### WHAT NEEDS TO BE DONE
Where an entry contains an image, skip the image and print the rest exactly.

Collected data:
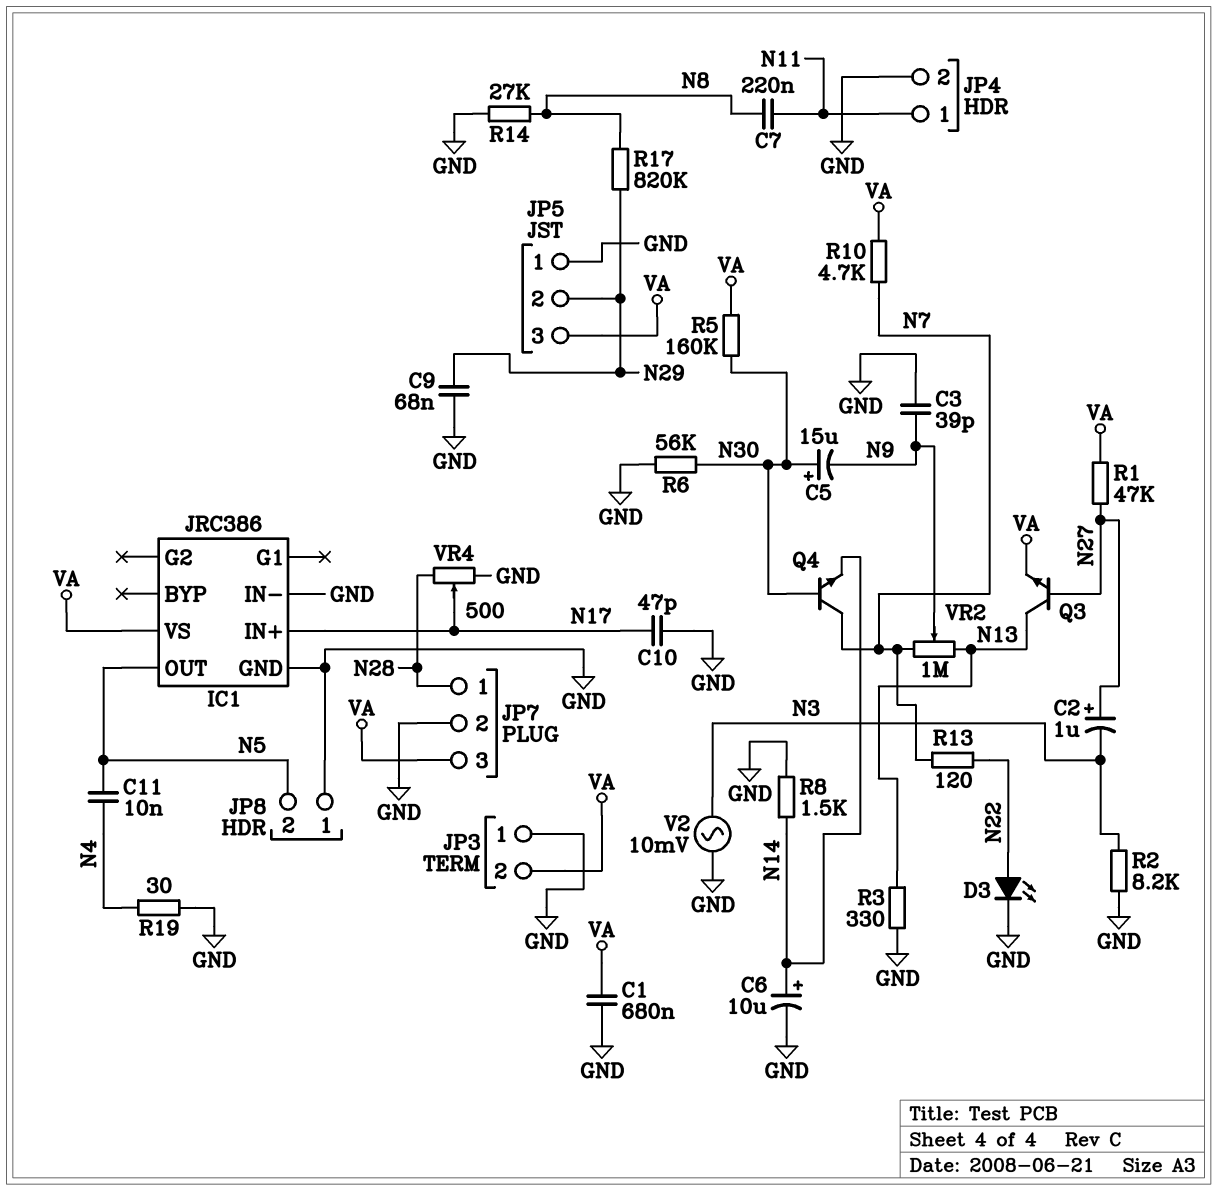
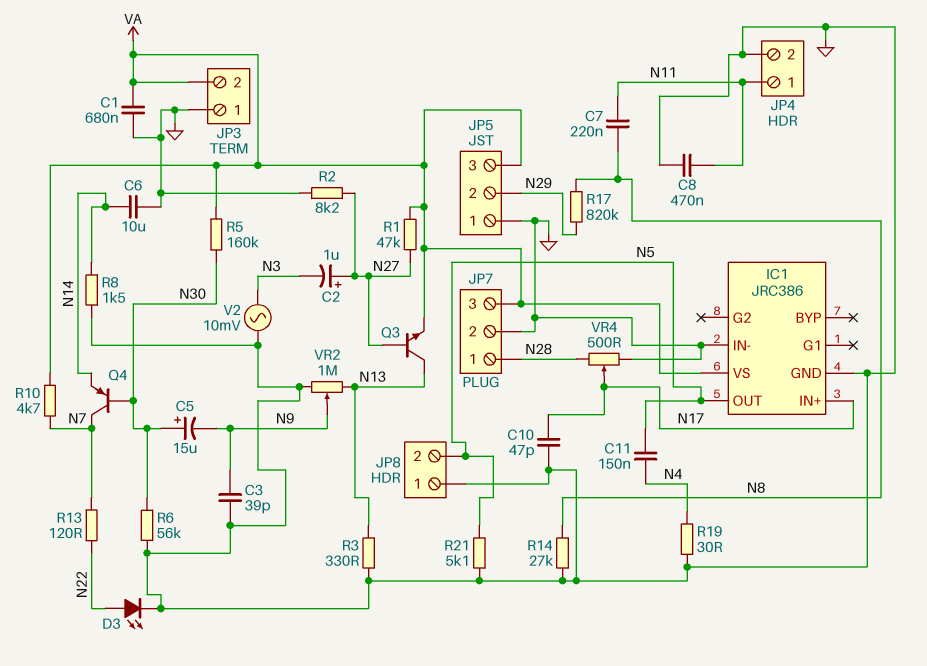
C6: 10uF (plus N14, minus GND) -> 10uF (GND, N14)
C8: none -> 470nF (GND, N11)
C9: 68nF (GND, N29) -> none
C11: 10nF (N4, N5) -> 150nF (N4, N5)
Q4: NPN (B N30, C N7, E N14) -> PNP (B N30, C N7, E N14)
R2: 8.2k (GND, N3) -> 8.2k (GND, N27)
R21: none -> 5.1k (GND, N5)
VR2: 1M (N7, N13, wiper N9) -> 1M (GND, N13, wiper N9)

### WORKED SOLUTION
C6: 10uF (plus N14, minus GND) -> 10uF (GND, N14)
C8: none -> 470nF (GND, N11)
C9: 68nF (GND, N29) -> none
C11: 10nF (N4, N5) -> 150nF (N4, N5)
Q4: NPN (B N30, C N7, E N14) -> PNP (B N30, C N7, E N14)
R2: 8.2k (GND, N3) -> 8.2k (GND, N27)
R21: none -> 5.1k (GND, N5)
VR2: 1M (N7, N13, wiper N9) -> 1M (GND, N13, wiper N9)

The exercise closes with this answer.